▶ What to work on: Once you reach the line containing "(125, 322) = (149, 210): yellow" in the data below, restate each line word for word up to and including the one containing "(581, 502) = (526, 403): white".

Source data
#####

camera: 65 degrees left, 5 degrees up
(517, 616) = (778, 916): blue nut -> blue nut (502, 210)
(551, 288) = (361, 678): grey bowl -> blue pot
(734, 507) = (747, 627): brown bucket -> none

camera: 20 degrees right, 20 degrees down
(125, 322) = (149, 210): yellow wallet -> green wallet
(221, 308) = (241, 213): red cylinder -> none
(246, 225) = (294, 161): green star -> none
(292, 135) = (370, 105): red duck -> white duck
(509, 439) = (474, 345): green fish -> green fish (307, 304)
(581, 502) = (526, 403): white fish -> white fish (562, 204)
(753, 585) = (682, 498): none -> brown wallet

#####

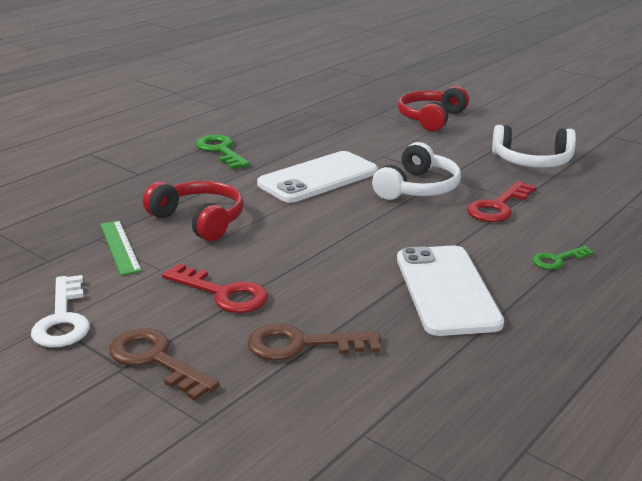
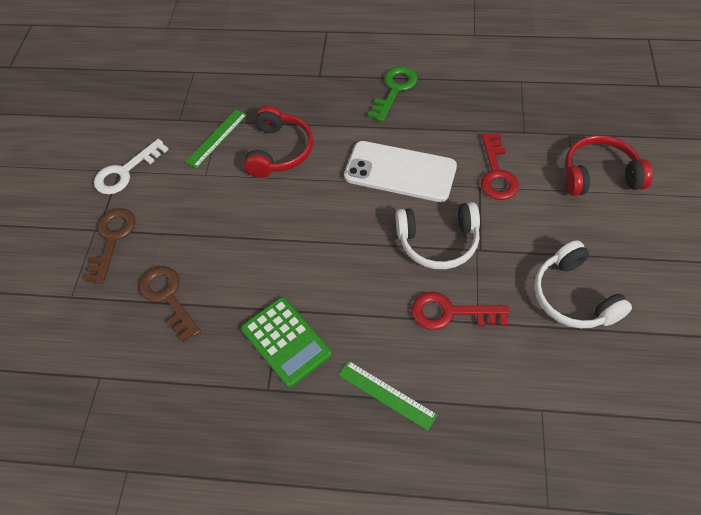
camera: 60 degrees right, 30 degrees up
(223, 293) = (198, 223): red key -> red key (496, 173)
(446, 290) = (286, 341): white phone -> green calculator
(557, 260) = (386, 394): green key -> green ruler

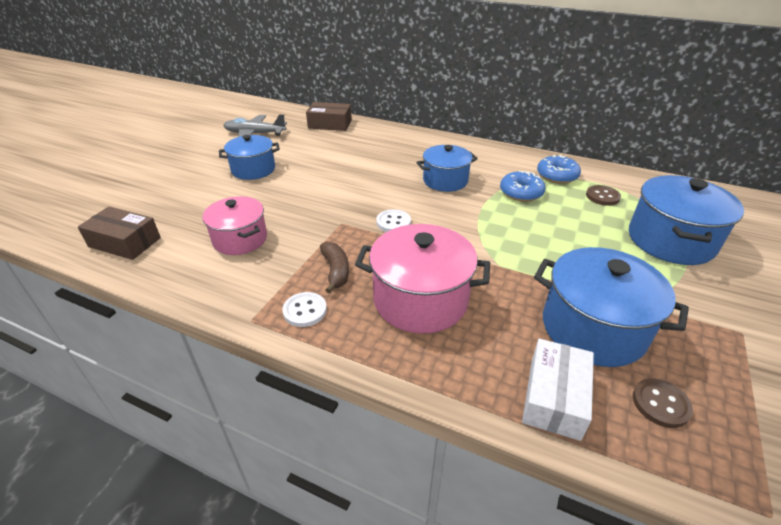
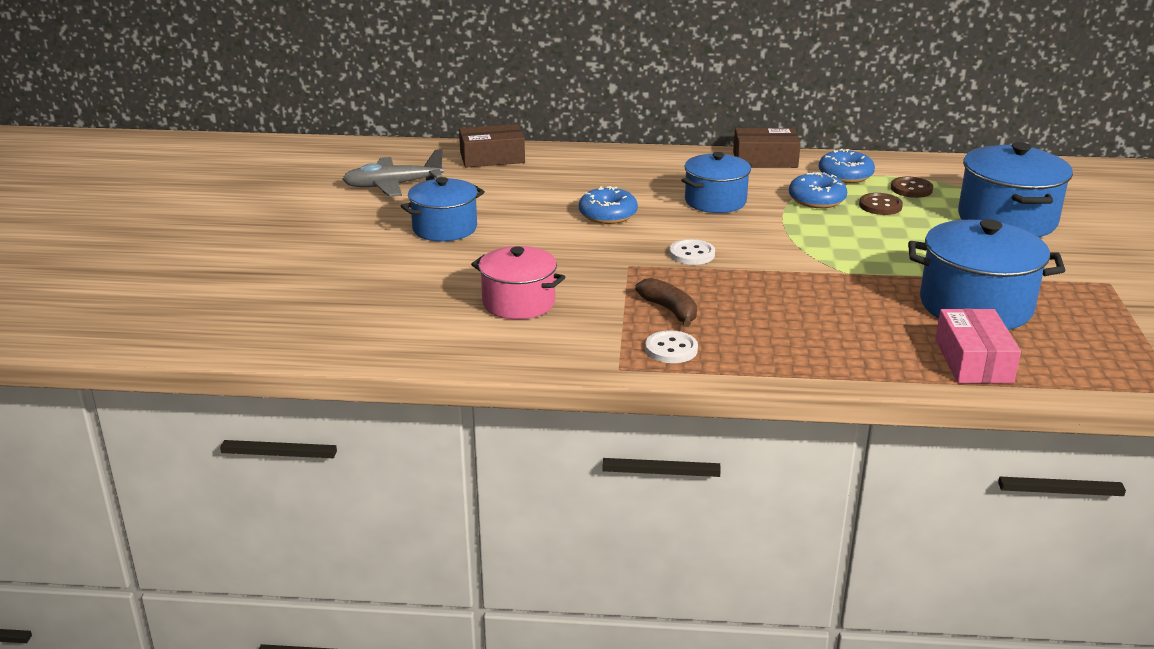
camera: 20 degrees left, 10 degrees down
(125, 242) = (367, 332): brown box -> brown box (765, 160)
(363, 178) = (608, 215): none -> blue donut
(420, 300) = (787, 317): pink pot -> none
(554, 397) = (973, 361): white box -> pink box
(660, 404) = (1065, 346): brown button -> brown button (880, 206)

#####

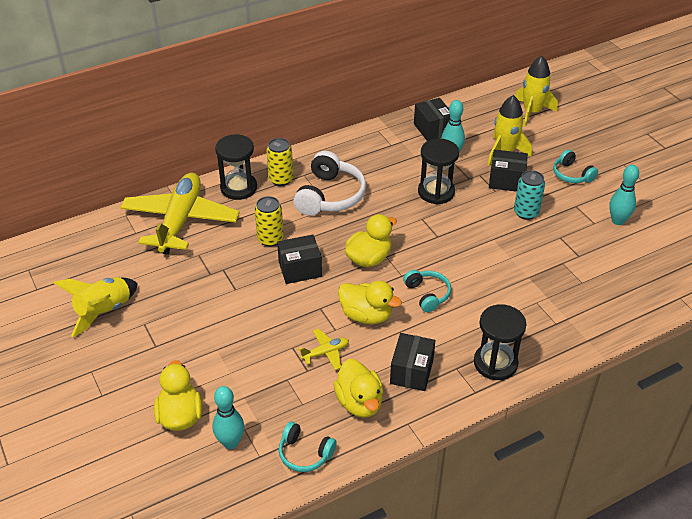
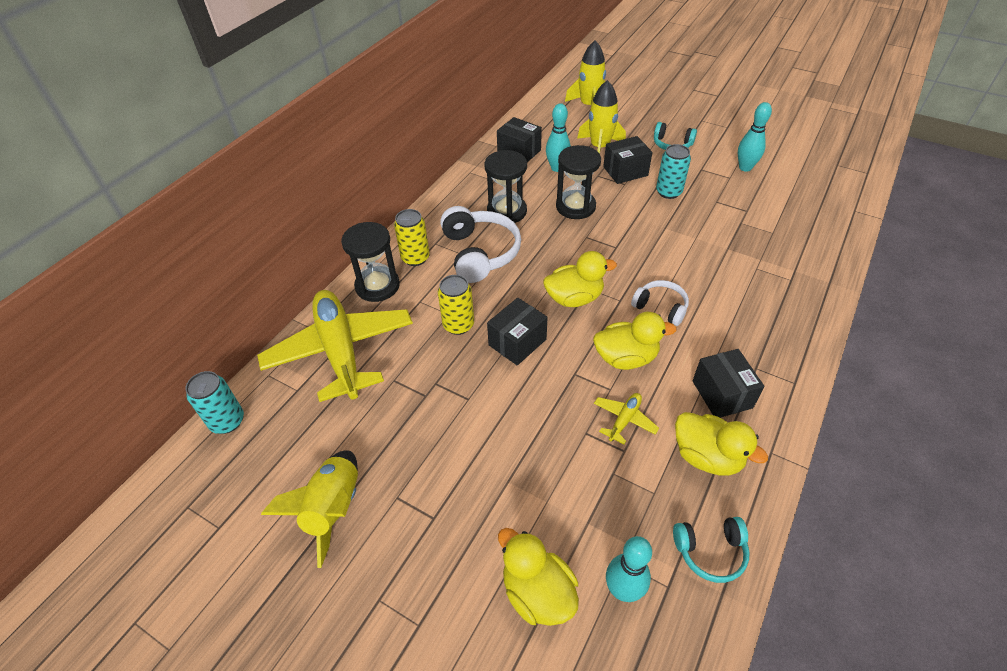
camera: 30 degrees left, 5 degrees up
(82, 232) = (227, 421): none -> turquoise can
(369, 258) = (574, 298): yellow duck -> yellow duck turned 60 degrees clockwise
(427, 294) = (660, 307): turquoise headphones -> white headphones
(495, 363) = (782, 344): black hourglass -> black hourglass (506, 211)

#####

▶ Answer:
(125, 322) = (149, 210): yellow wallet -> green wallet
(221, 308) = (241, 213): red cylinder -> none
(246, 225) = (294, 161): green star -> none
(292, 135) = (370, 105): red duck -> white duck
(509, 439) = (474, 345): green fish -> green fish (307, 304)
(581, 502) = (526, 403): white fish -> white fish (562, 204)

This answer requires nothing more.